#### Task details:
Set down the data below without change, skipping the pictures it holds.

#### The input:
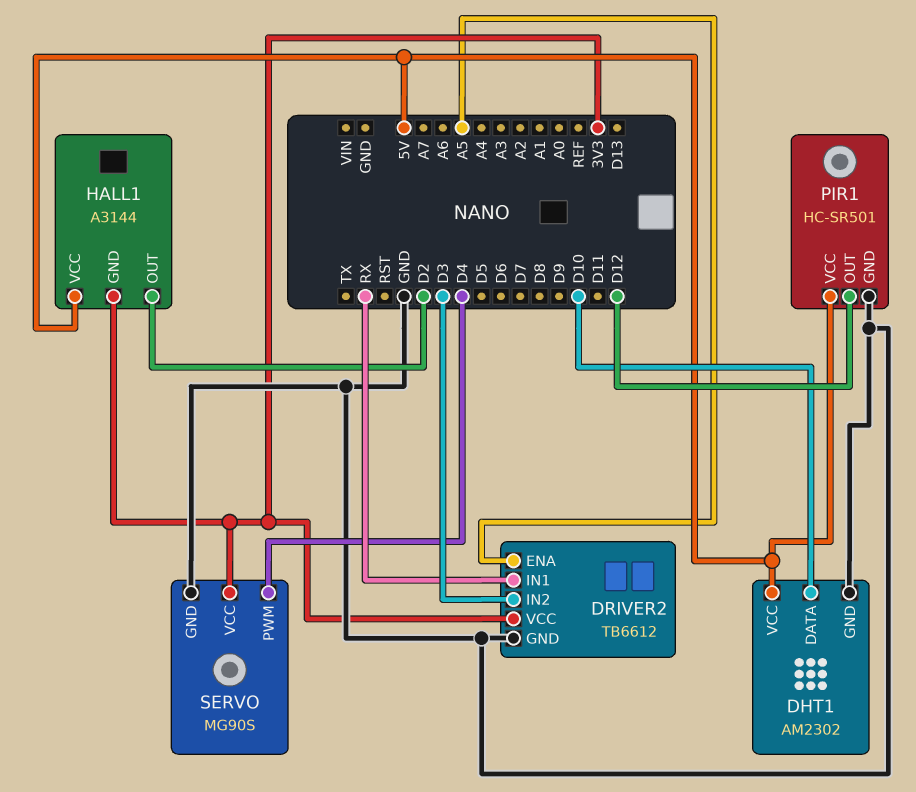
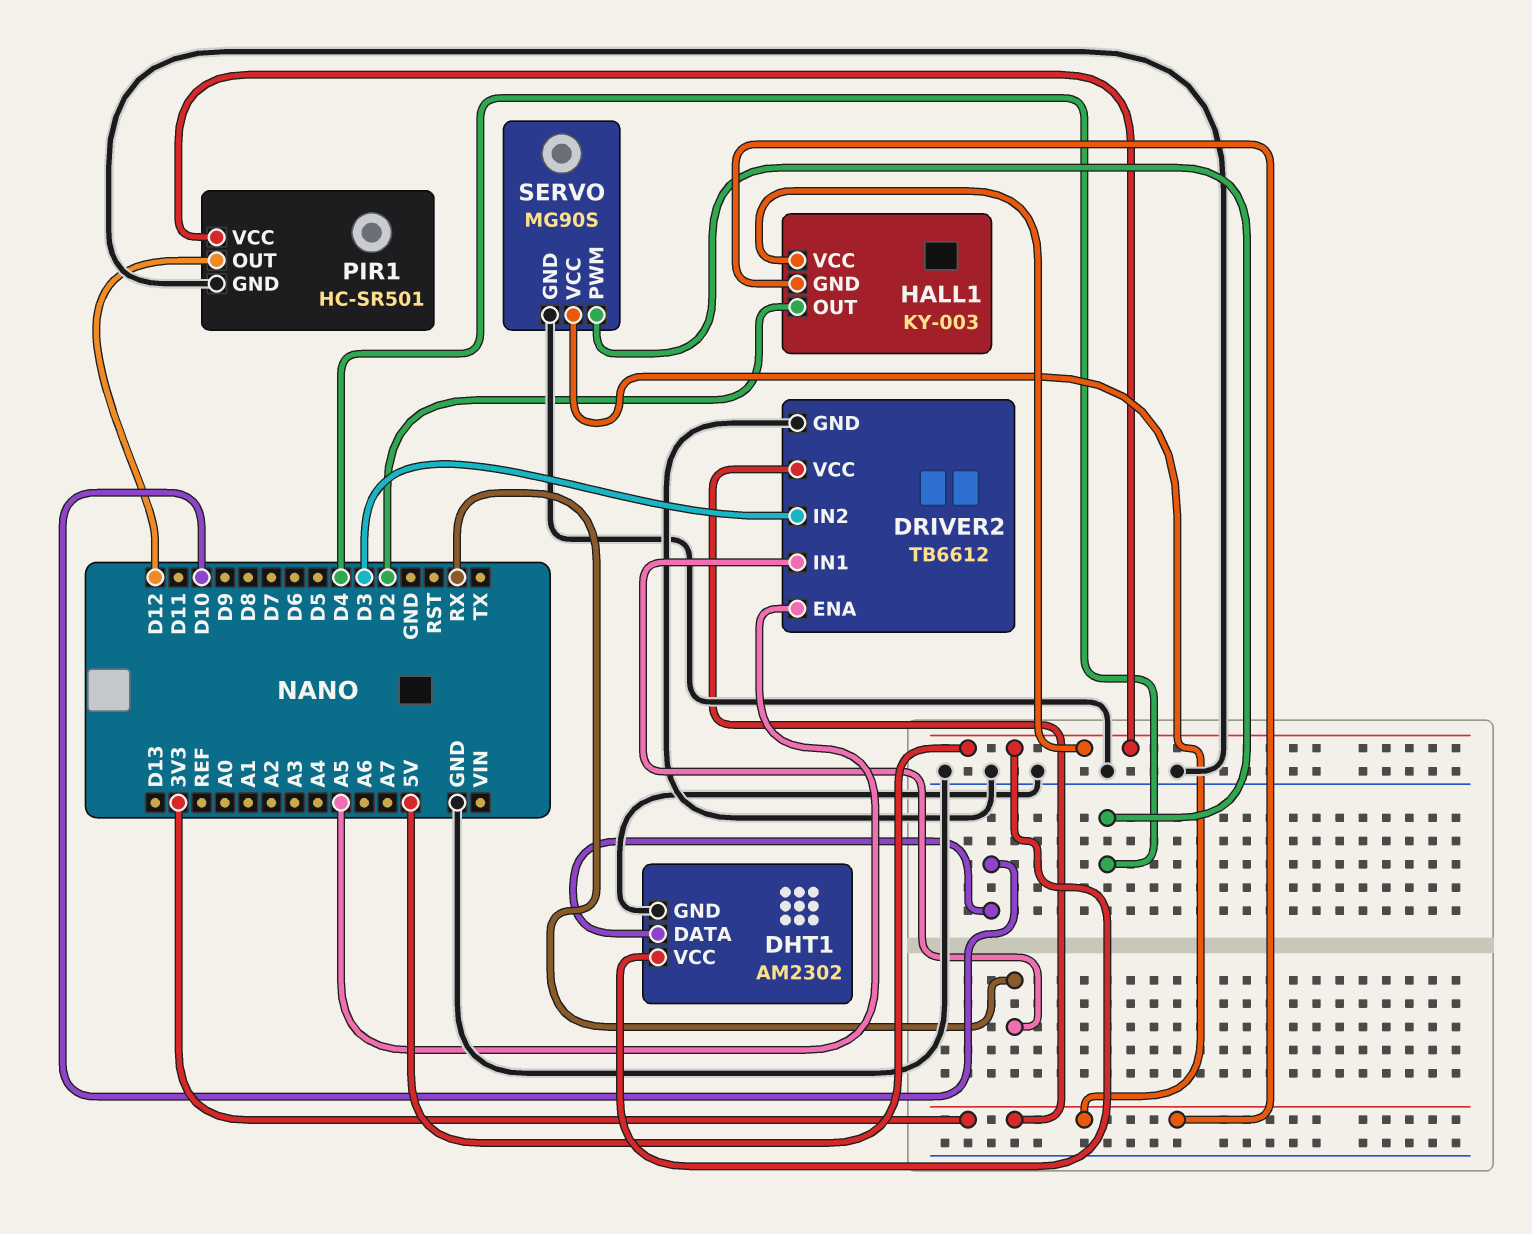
HALL1: A3144 -> KY-003

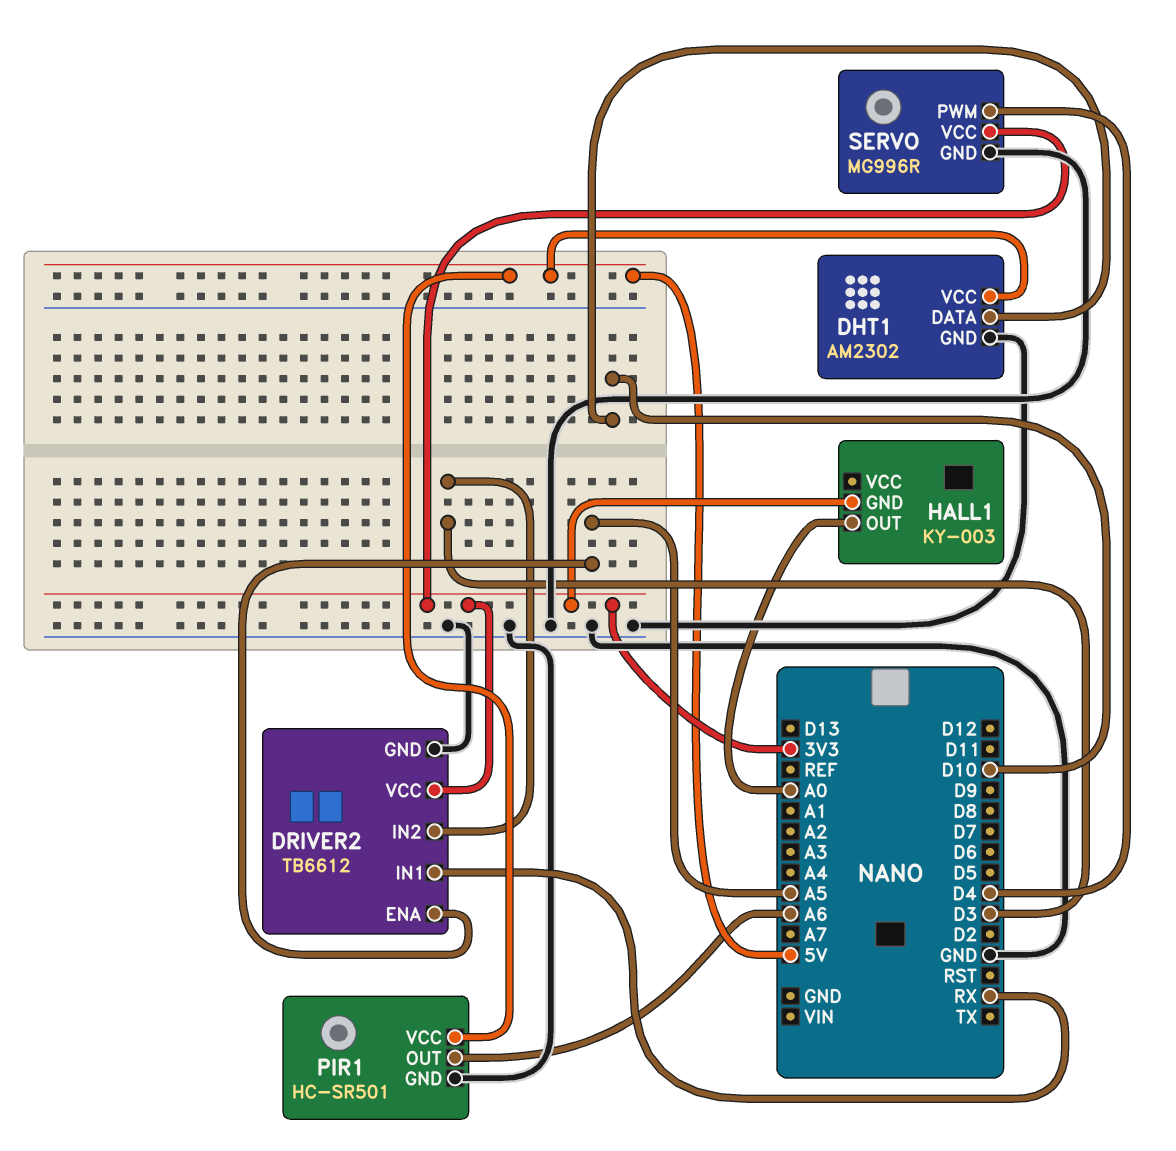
HALL1 pin OUT: D2 -> A0
HALL1 pin VCC: 5V -> none
PIR1 pin OUT: D12 -> A6
SERVO: MG90S -> MG996R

#### Exercise answer:
HALL1: A3144 -> KY-003

HALL1 pin OUT: D2 -> A0
HALL1 pin VCC: 5V -> none
PIR1 pin OUT: D12 -> A6
SERVO: MG90S -> MG996R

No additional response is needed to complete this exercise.